* TASK OBJECTIVE: Each line below that contains "tape" counts once; report the total and nothing more.

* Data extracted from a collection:
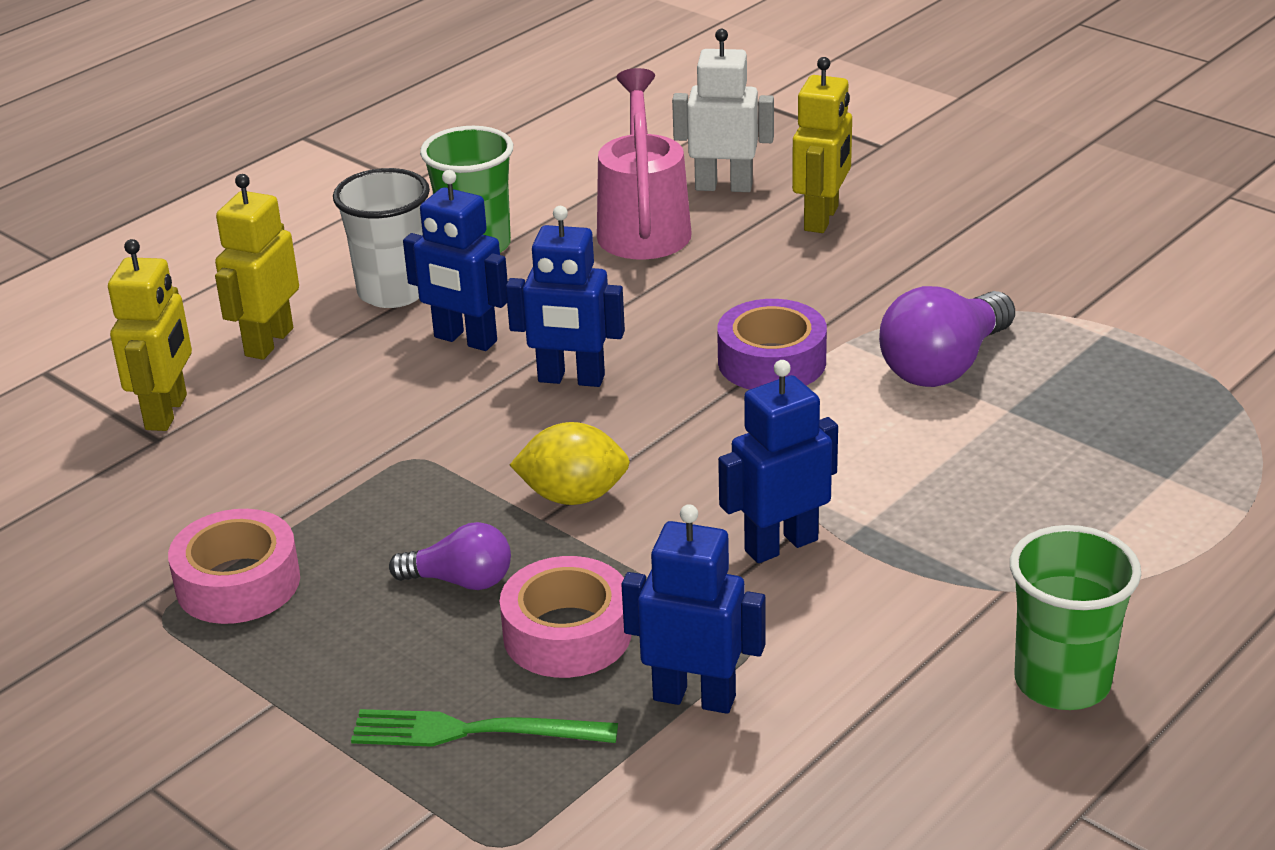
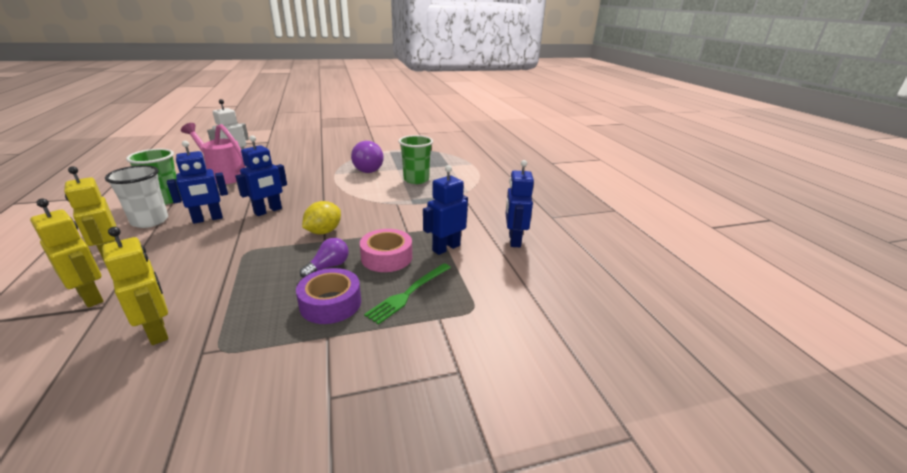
camera: 60 degrees left, 5 degrees down
(238, 583) = (239, 319): pink tape -> none
(771, 361) = (323, 184): purple tape -> purple tape (330, 303)
(780, 545) = (400, 212): blue robot -> blue robot (514, 240)
(822, 219) = (279, 157): yellow robot -> yellow robot (158, 331)
(1062, 682) = (503, 201): green cup -> green cup (416, 180)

* WRITTEN RESPONSE: 2